*To do:*
When you reach the line containing "U3 pin Q7: none -> N016" in the records below, set it down exactly, together with every later line through the end, but not the pictures.

(Records drawn from a dataset)
*** Begin section ***
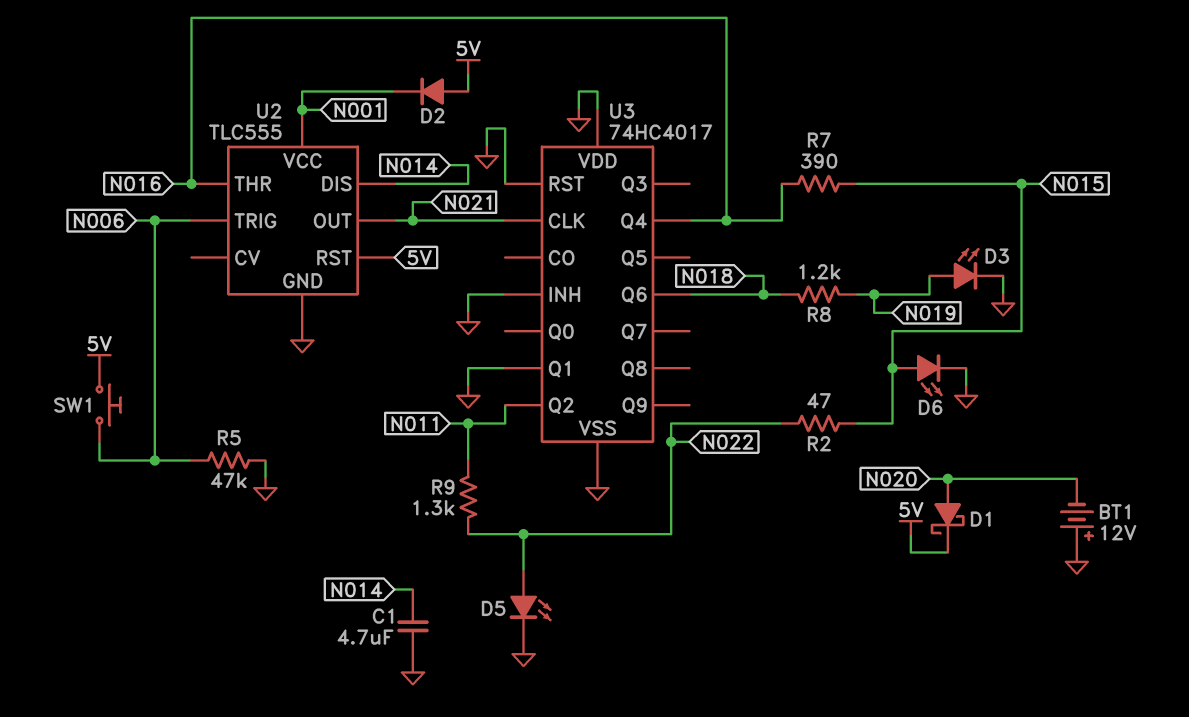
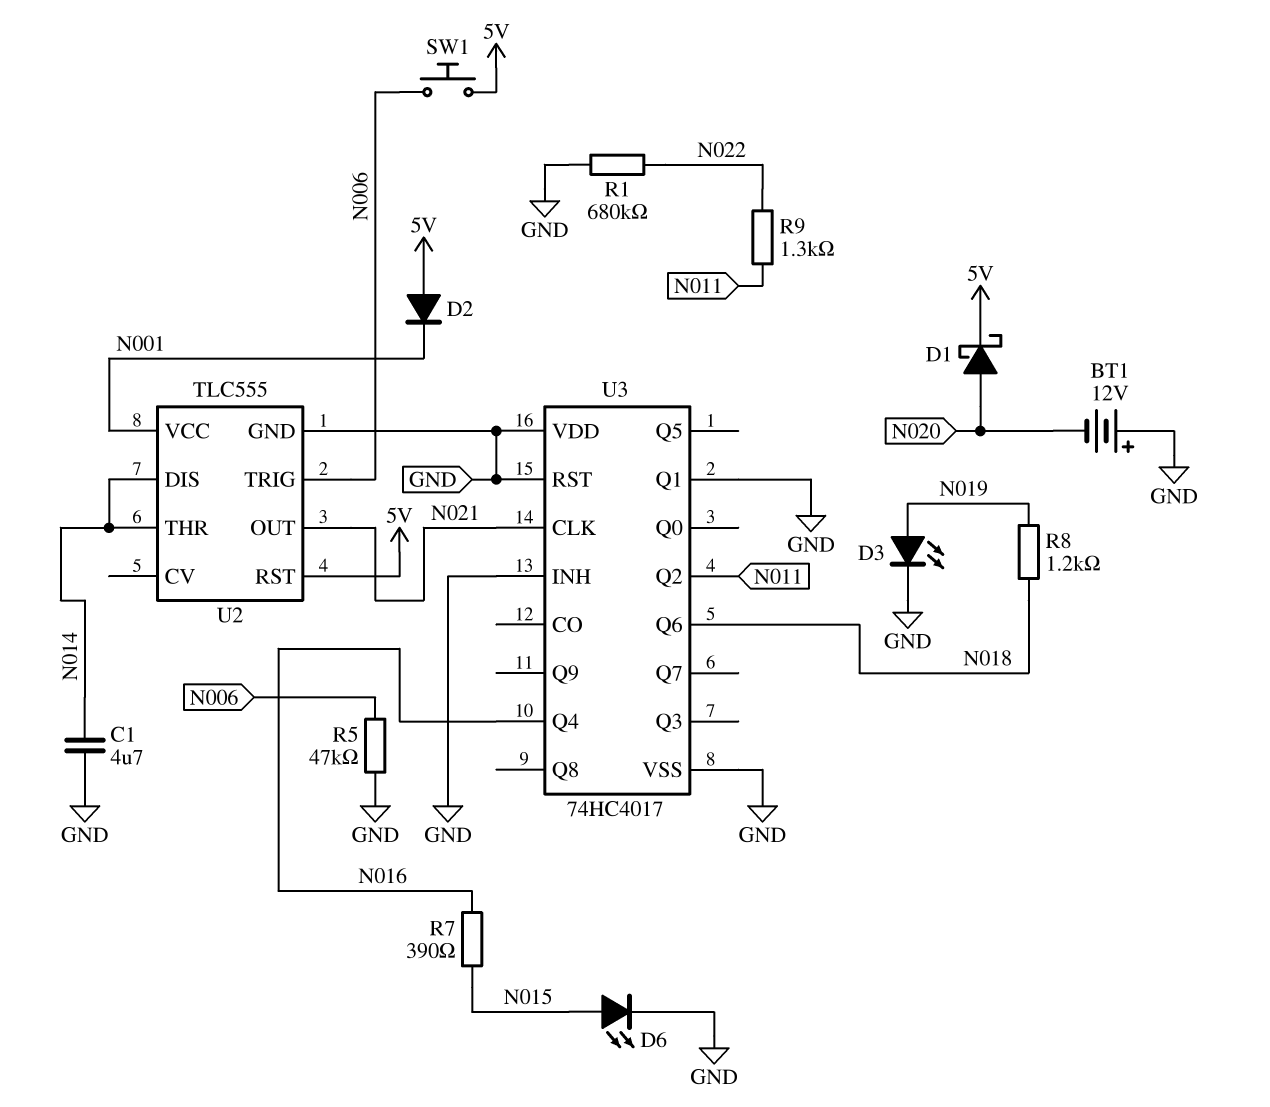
D5: LED (A N022, K GND) -> none
R1: none -> 680k (GND, N022)
R2: 47 (N015, N022) -> none
U2 pin THR: N016 -> N014

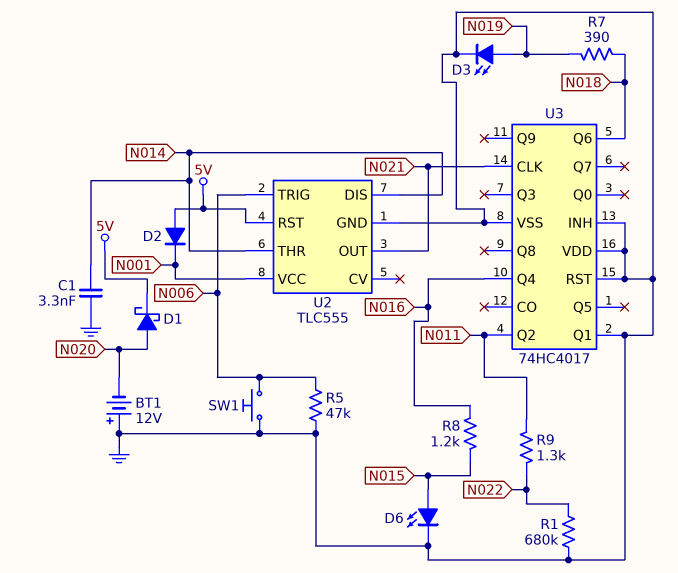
C1: 4.7uF (GND, N014) -> 3.3nF (GND, N014)
R7: 390 (N015, N016) -> 390 (N018, N019)
R8: 1.2k (N018, N019) -> 1.2k (N015, N016)
SW1: button (5V, N006) -> button (GND, N006)

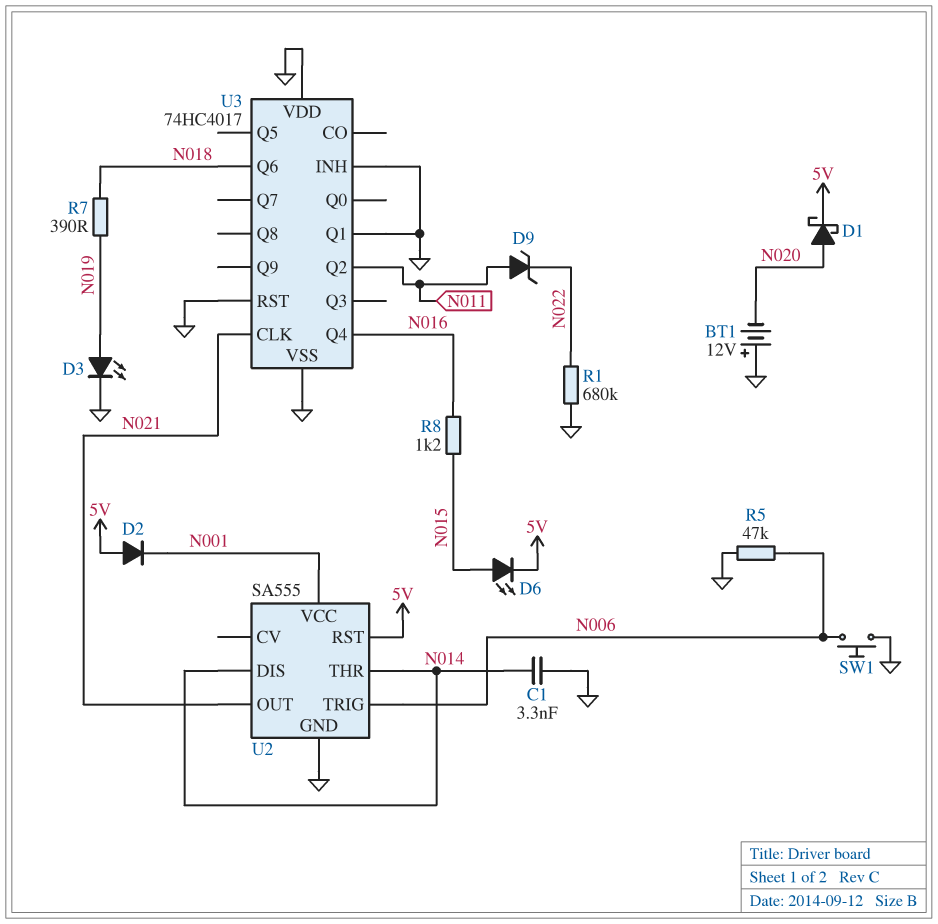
D6: LED (A N015, K GND) -> LED (A N015, K 5V)
D9: none -> zener (A N011, K N022)
R9: 1.3k (N011, N022) -> none
U2: TLC555 -> SA555

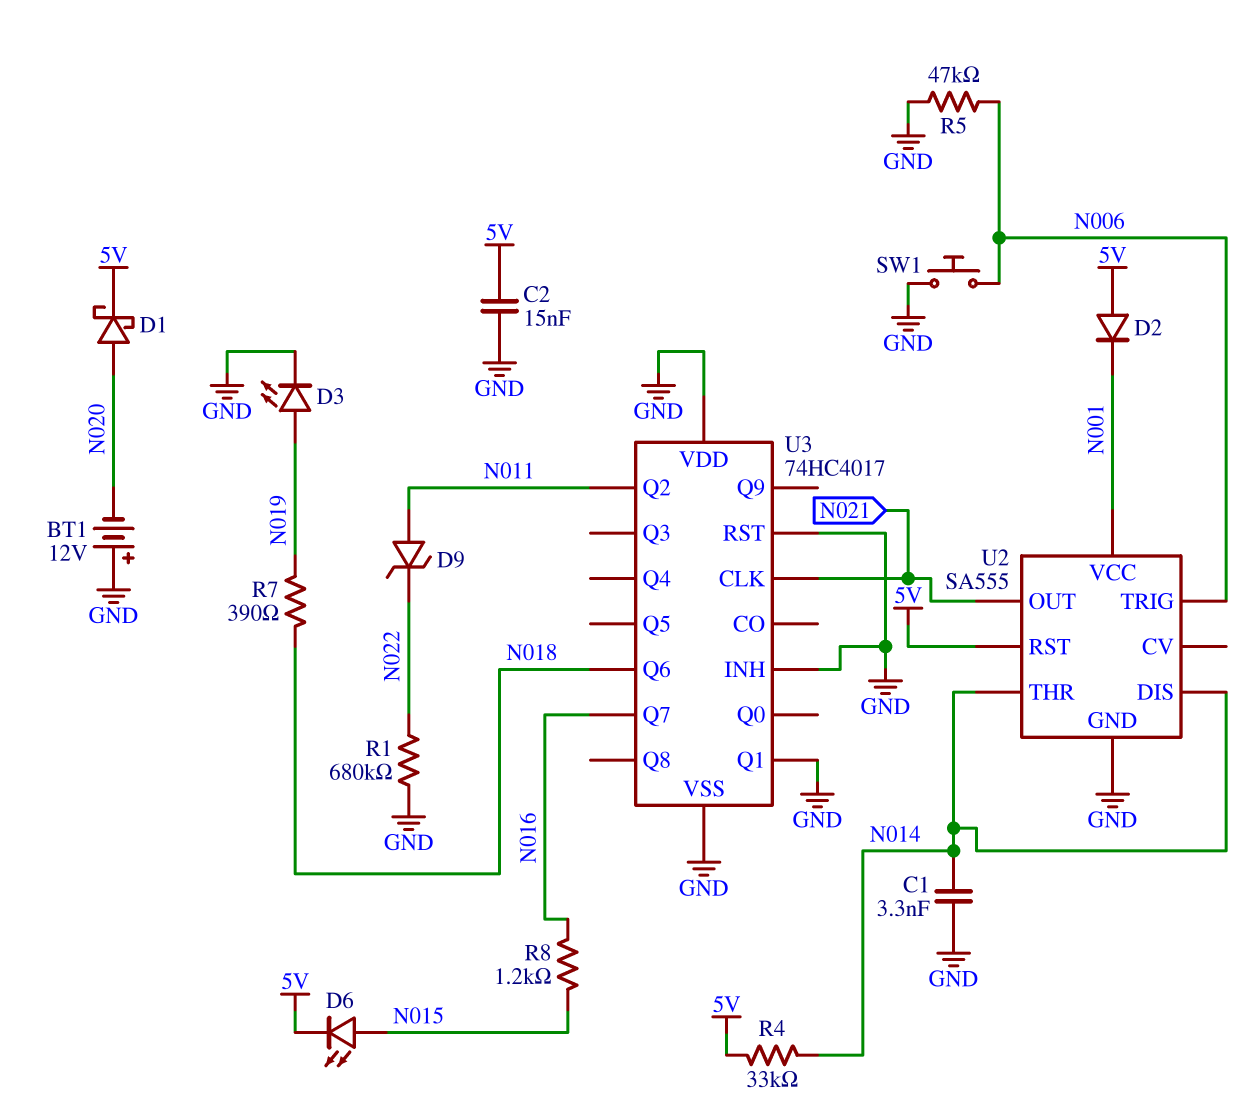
C2: none -> 15nF (5V, GND)
R4: none -> 33k (5V, N014)
U3 pin Q4: N016 -> none
U3 pin Q7: none -> N016

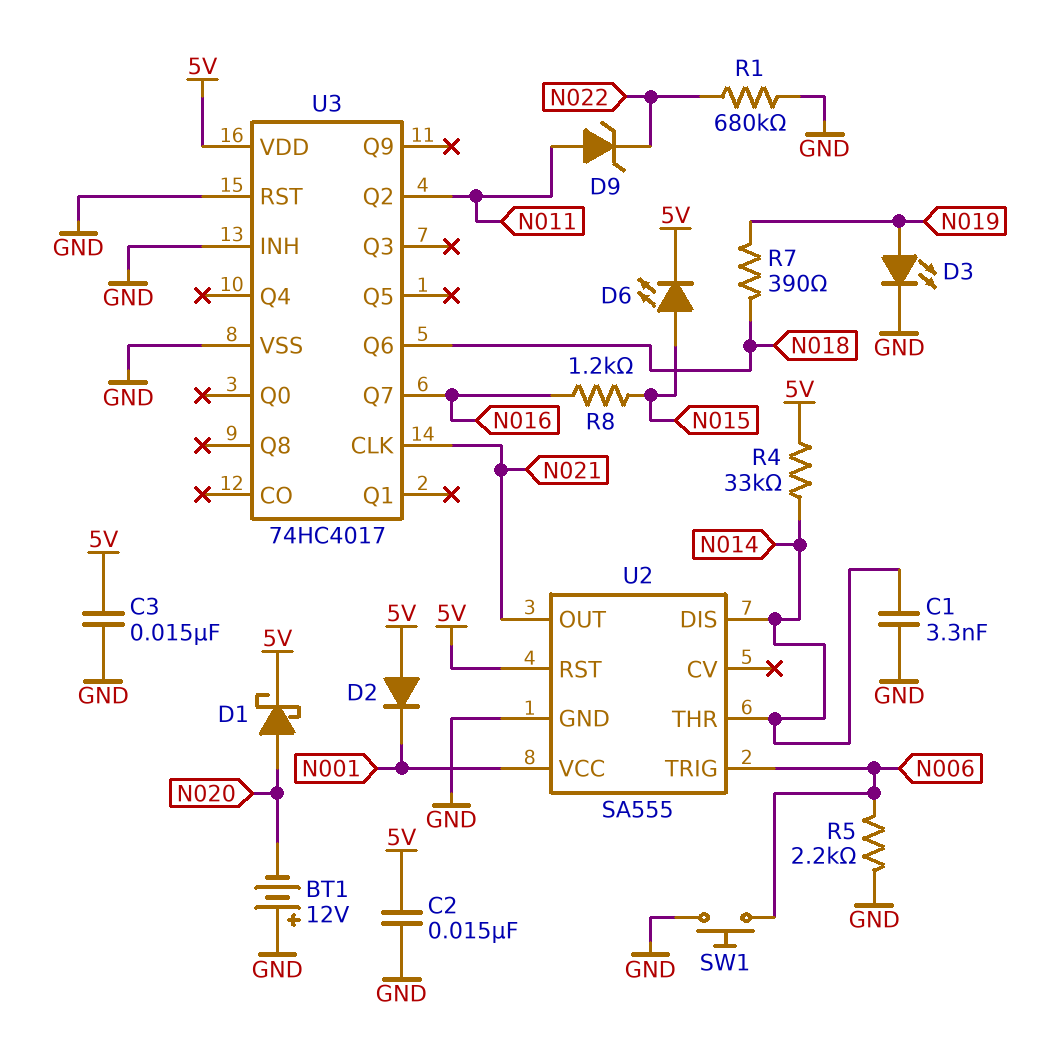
C3: none -> 15nF (5V, GND)
R5: 47k (GND, N006) -> 2.2k (GND, N006)
U3 pin Q1: GND -> none
U3 pin VDD: GND -> 5V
*** End section ***
*Response below:*
U3 pin Q7: none -> N016

C3: none -> 15nF (5V, GND)
R5: 47k (GND, N006) -> 2.2k (GND, N006)
U3 pin Q1: GND -> none
U3 pin VDD: GND -> 5V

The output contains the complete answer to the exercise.